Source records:
• • • • •
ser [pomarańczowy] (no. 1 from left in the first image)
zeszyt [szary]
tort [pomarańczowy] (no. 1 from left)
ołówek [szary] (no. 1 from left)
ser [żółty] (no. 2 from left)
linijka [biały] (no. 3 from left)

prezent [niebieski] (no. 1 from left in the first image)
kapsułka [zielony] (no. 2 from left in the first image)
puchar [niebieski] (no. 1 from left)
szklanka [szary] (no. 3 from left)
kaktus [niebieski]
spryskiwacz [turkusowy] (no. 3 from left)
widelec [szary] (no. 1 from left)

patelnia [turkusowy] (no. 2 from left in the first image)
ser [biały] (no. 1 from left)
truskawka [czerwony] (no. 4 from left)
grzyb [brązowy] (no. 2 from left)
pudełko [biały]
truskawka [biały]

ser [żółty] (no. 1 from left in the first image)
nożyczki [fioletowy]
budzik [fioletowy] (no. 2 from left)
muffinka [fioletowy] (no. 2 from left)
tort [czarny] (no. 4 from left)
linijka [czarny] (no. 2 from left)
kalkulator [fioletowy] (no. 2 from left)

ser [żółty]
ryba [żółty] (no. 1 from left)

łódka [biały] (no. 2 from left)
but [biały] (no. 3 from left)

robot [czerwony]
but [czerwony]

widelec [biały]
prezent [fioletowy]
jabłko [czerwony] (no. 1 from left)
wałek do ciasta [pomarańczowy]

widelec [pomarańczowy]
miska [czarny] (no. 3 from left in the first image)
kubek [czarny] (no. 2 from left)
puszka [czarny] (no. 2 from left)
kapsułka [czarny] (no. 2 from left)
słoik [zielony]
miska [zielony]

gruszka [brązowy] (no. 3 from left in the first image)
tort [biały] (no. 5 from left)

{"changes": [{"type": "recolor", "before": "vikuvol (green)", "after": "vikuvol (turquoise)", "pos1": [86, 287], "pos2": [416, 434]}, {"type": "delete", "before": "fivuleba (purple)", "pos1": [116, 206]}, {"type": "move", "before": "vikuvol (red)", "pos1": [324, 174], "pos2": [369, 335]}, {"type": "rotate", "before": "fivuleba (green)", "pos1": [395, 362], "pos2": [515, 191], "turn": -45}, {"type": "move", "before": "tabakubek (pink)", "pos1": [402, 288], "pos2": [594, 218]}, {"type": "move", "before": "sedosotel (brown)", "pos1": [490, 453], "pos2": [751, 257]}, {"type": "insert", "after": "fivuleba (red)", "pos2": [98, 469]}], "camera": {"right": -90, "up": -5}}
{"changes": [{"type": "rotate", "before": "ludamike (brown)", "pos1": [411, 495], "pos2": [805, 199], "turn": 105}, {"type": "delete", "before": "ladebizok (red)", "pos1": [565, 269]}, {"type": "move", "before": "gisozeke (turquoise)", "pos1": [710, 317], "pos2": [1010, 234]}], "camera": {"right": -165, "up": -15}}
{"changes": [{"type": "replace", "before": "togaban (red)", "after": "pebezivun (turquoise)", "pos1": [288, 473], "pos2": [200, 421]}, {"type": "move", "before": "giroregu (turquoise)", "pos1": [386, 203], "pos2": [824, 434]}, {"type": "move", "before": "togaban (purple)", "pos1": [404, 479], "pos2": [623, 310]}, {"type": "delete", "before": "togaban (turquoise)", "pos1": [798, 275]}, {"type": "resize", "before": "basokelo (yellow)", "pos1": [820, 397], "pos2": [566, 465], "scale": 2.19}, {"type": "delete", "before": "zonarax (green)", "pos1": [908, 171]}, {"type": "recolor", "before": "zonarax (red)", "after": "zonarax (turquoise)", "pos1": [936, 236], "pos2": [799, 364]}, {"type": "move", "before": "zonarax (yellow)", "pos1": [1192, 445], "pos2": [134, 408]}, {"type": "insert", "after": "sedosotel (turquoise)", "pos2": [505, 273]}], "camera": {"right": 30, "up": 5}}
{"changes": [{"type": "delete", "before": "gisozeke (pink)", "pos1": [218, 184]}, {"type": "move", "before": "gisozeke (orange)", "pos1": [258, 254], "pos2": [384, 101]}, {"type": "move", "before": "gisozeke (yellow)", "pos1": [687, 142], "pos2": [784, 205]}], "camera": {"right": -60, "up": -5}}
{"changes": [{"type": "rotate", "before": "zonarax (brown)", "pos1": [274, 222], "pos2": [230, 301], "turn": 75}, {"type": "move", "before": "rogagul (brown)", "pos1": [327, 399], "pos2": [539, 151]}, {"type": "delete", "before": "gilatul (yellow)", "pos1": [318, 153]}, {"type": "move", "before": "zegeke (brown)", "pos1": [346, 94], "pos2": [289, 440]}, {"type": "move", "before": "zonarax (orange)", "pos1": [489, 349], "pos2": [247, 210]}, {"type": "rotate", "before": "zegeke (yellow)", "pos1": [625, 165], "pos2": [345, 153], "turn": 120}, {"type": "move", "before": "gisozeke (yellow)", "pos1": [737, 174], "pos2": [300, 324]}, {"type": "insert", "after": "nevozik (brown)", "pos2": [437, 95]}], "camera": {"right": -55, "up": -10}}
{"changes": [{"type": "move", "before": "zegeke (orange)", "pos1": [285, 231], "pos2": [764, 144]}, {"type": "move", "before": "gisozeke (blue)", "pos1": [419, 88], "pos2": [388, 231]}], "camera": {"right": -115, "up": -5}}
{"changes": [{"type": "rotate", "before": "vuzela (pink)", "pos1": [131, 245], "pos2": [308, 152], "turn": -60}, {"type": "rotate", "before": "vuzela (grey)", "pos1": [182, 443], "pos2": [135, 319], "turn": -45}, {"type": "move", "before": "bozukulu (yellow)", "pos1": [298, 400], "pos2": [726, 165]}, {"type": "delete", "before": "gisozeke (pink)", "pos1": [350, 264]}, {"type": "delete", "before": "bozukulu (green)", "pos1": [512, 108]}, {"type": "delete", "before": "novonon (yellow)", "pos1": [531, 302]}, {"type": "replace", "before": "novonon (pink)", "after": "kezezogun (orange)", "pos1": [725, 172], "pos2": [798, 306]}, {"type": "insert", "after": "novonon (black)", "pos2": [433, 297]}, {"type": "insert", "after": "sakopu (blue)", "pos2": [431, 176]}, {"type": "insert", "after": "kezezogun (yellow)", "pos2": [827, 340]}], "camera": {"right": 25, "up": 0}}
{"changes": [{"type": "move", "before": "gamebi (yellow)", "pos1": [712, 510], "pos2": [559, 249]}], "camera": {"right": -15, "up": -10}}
• • • • •
**Task goal**
From the first line of the data through the line with "ser [żółty] (no. 2 from left)", quote each line exactly and add nothing else.

**Written answer**
ser [pomarańczowy] (no. 1 from left in the first image)
zeszyt [szary]
tort [pomarańczowy] (no. 1 from left)
ołówek [szary] (no. 1 from left)
ser [żółty] (no. 2 from left)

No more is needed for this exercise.